EXERCISE DIRECTIONS -> Print the entries exactly; no image belongs in the copy.

[Stored dataset items]
========================================================================
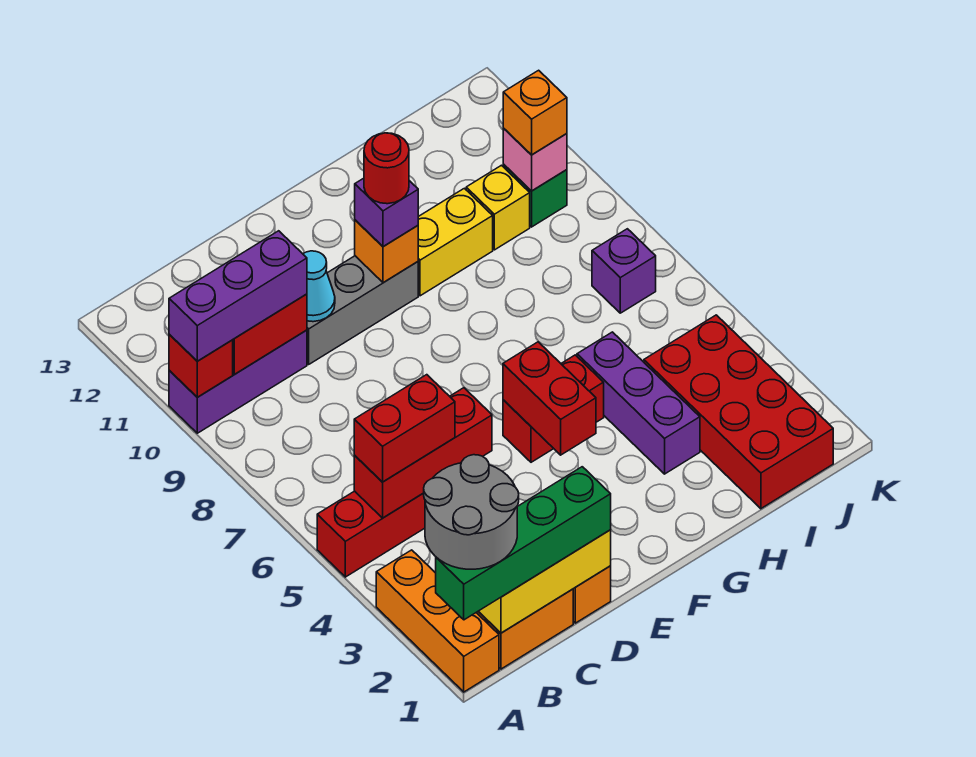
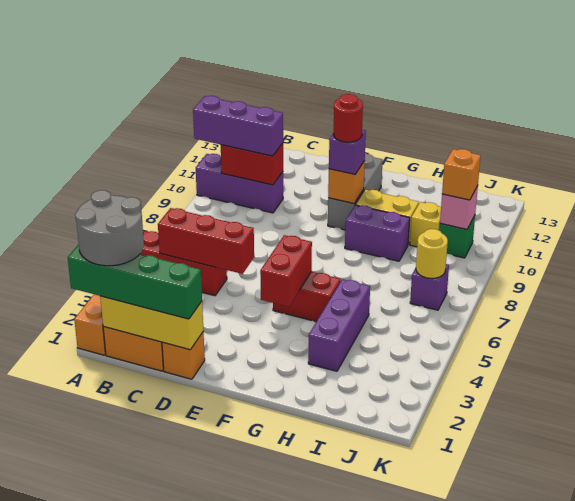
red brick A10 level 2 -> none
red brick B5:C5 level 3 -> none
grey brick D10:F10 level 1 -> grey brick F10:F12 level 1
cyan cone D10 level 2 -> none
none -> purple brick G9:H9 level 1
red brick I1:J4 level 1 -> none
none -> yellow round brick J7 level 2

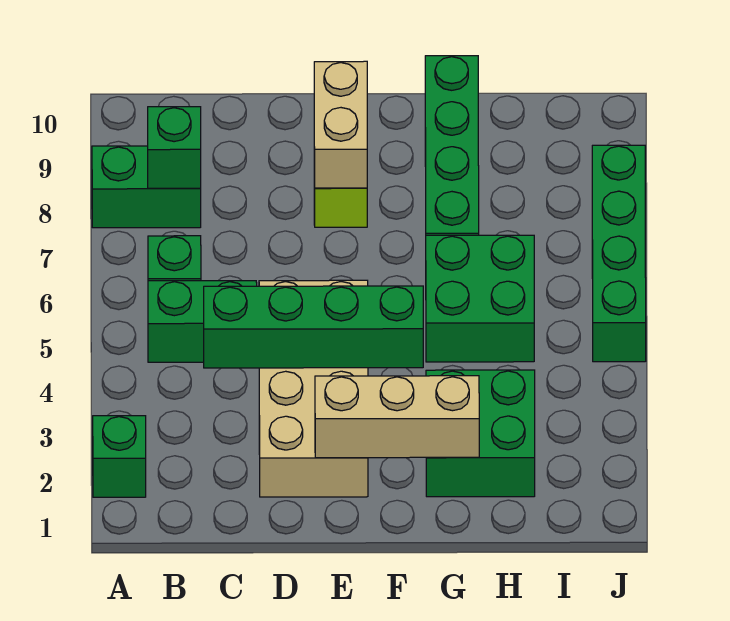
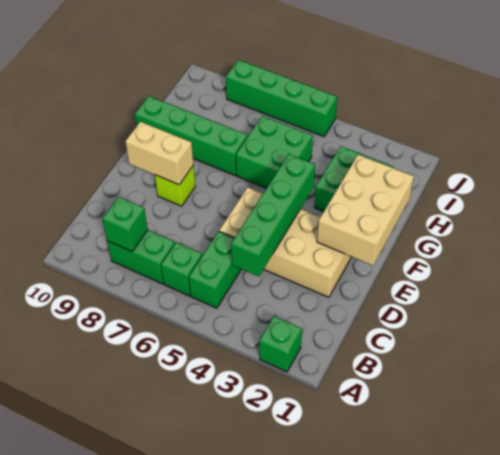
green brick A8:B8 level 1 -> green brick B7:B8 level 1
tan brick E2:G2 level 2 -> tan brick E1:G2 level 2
========================================================================
RESPONSE BOX ->
red brick A10 level 2 -> none
red brick B5:C5 level 3 -> none
grey brick D10:F10 level 1 -> grey brick F10:F12 level 1
cyan cone D10 level 2 -> none
none -> purple brick G9:H9 level 1
red brick I1:J4 level 1 -> none
none -> yellow round brick J7 level 2

green brick A8:B8 level 1 -> green brick B7:B8 level 1
tan brick E2:G2 level 2 -> tan brick E1:G2 level 2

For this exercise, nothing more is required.